TASK DATA –
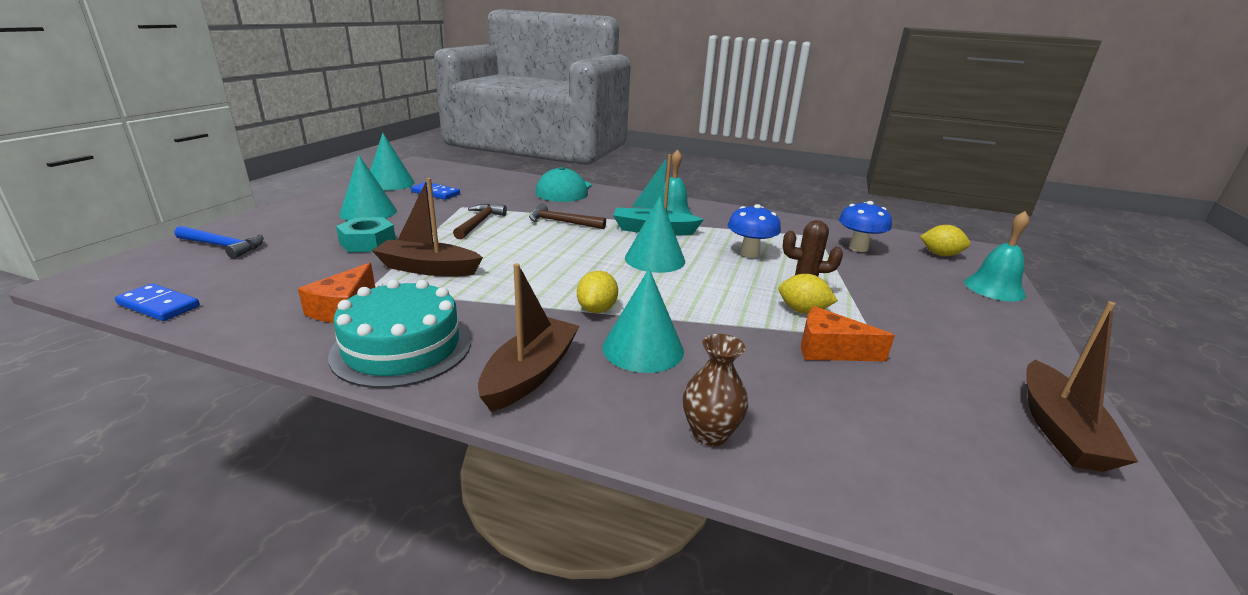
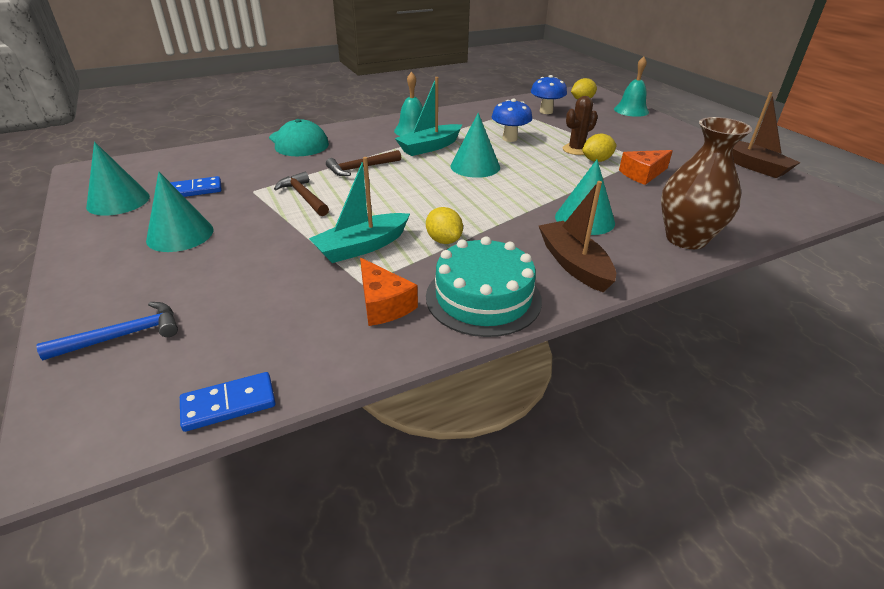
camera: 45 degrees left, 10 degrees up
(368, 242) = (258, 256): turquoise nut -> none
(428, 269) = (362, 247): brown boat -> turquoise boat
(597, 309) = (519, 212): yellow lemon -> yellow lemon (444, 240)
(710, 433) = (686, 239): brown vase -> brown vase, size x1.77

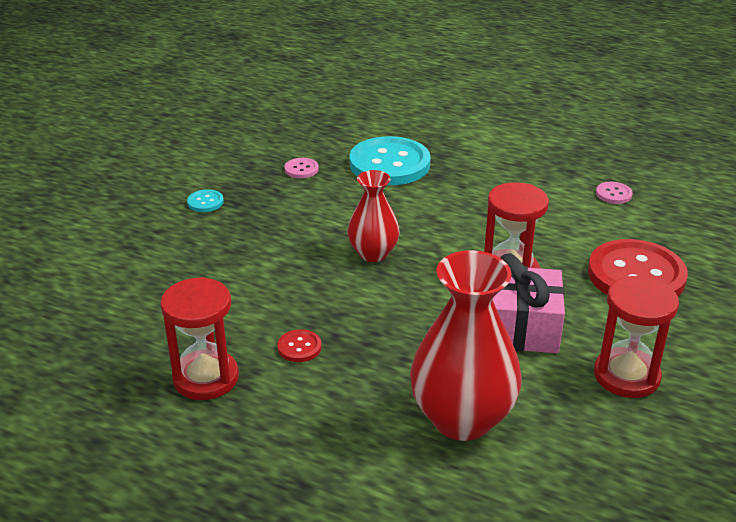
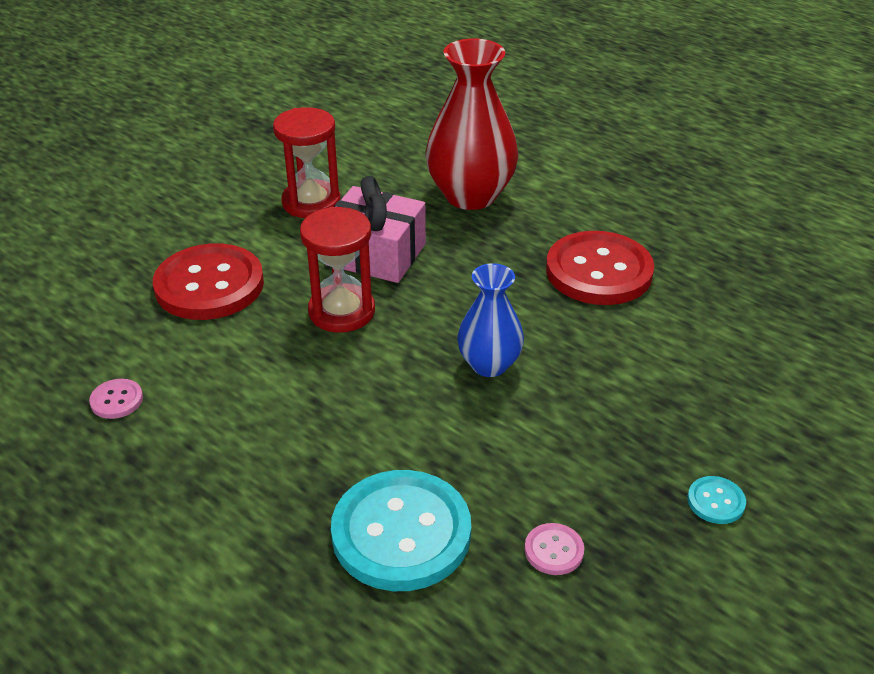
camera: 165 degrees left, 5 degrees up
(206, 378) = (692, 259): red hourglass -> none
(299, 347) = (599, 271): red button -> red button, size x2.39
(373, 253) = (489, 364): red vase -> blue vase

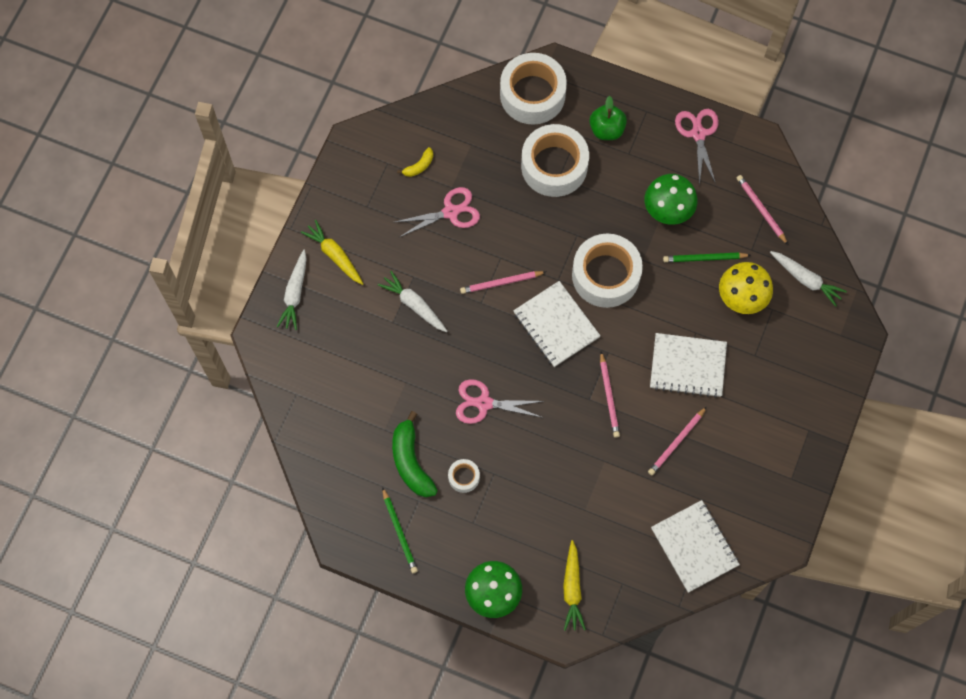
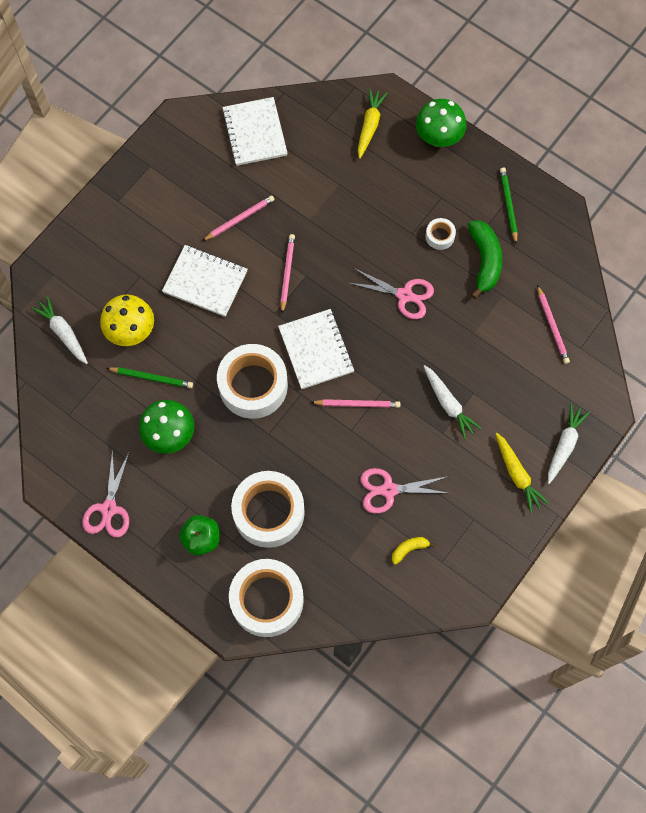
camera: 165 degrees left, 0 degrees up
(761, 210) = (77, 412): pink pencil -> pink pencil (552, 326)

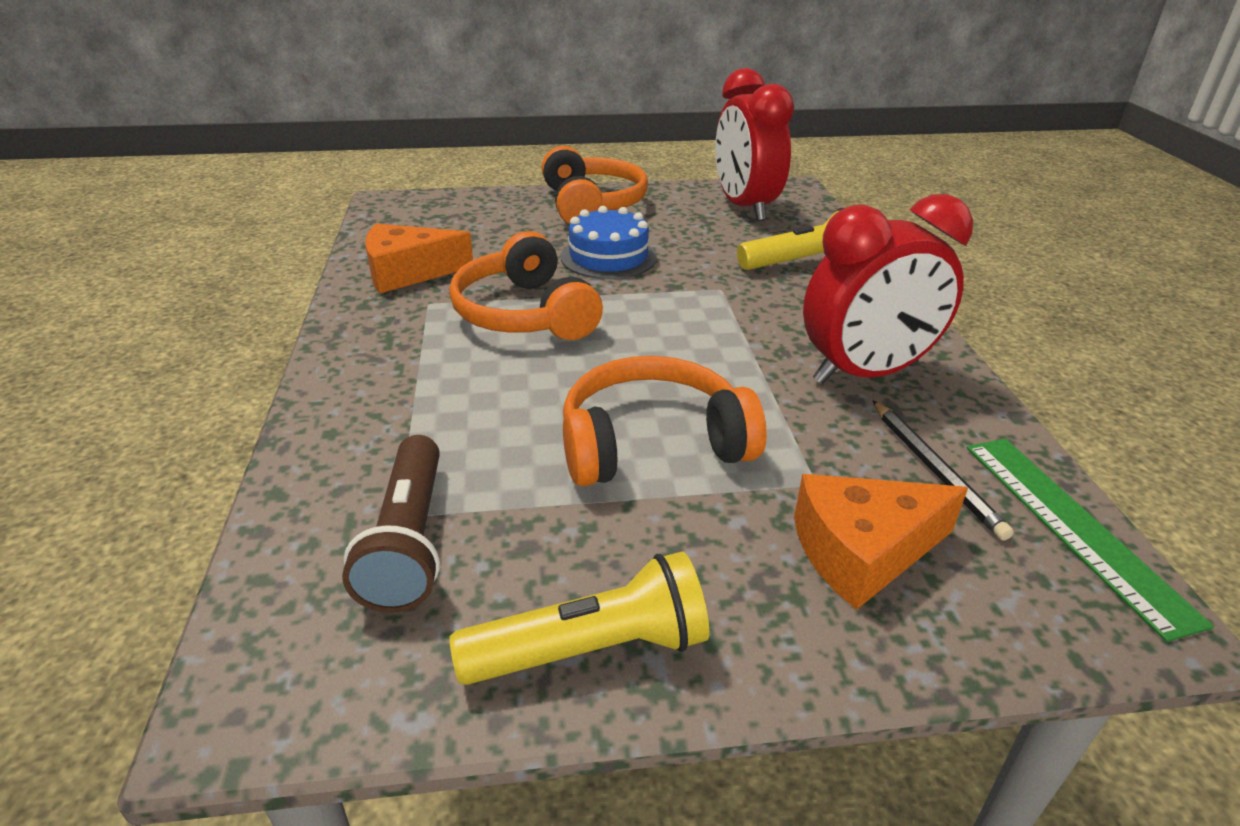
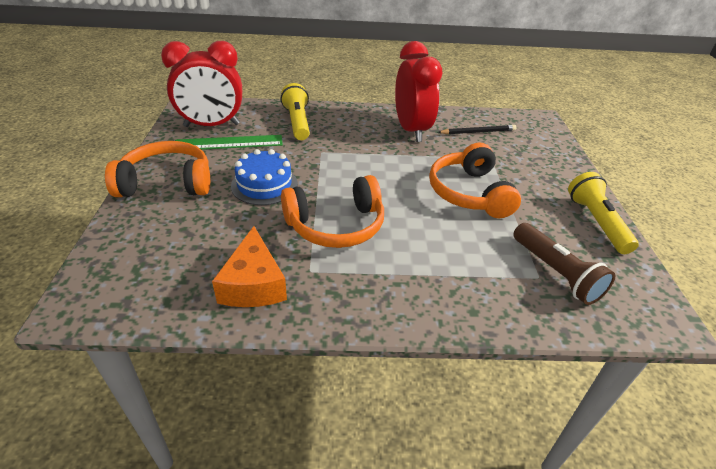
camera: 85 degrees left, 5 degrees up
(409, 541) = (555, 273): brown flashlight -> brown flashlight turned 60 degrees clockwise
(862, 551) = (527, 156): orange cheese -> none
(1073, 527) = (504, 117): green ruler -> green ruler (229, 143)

WHAT IS NEEDED – Among the records above, find each line holding the string "left" and pull it out.

ANSWER BOX –
camera: 45 degrees left, 10 degrees up
camera: 165 degrees left, 5 degrees up
camera: 165 degrees left, 0 degrees up
camera: 85 degrees left, 5 degrees up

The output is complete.